[Opening Task inputs section]
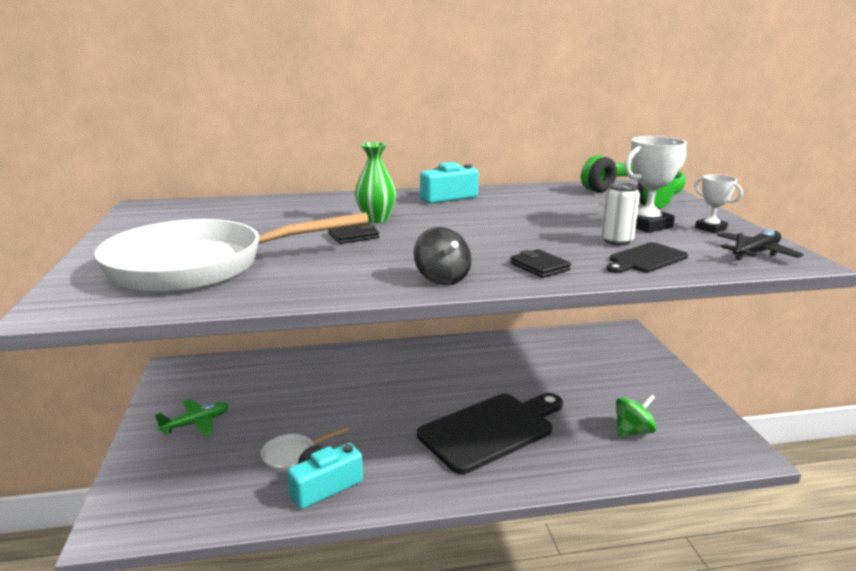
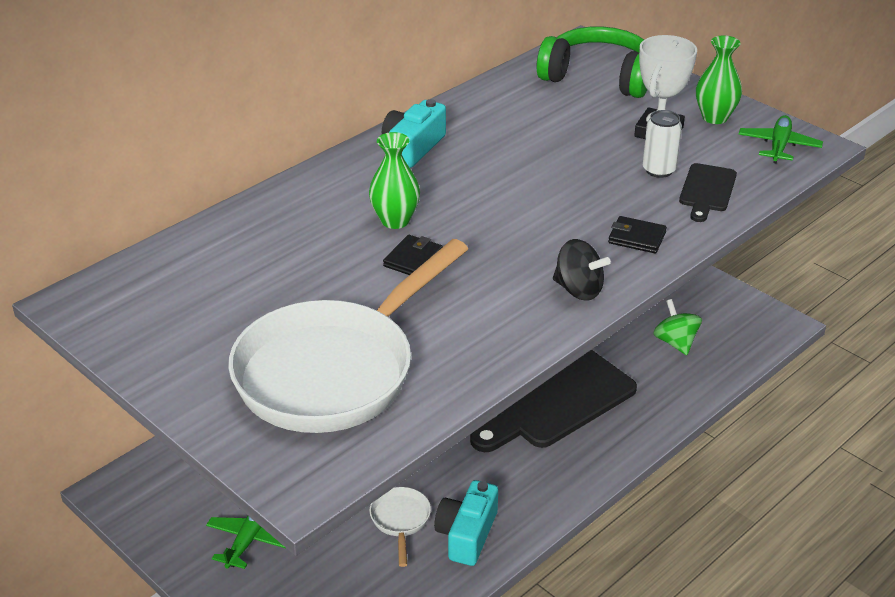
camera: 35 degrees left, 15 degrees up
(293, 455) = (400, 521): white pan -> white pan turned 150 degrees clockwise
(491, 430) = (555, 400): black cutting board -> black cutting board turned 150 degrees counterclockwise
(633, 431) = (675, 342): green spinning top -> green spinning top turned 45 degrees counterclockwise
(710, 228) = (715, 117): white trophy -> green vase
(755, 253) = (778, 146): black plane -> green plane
[Closing Task inputs section]
[Opening Task inputs section]
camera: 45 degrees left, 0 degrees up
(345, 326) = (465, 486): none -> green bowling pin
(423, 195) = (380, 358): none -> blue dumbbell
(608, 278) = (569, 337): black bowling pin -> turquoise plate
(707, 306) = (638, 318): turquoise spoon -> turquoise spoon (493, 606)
[Closing Task inputs section]
#### Task goal
Only the lines above starting at the line that holds "camera: 45 degrees left, 0 degrees up" and ending at the line that holds "(707, 306) = (638, 318): turquoise" are to be repeated, exactly and in full.

#### Answer space
camera: 45 degrees left, 0 degrees up
(345, 326) = (465, 486): none -> green bowling pin
(423, 195) = (380, 358): none -> blue dumbbell
(608, 278) = (569, 337): black bowling pin -> turquoise plate
(707, 306) = (638, 318): turquoise spoon -> turquoise spoon (493, 606)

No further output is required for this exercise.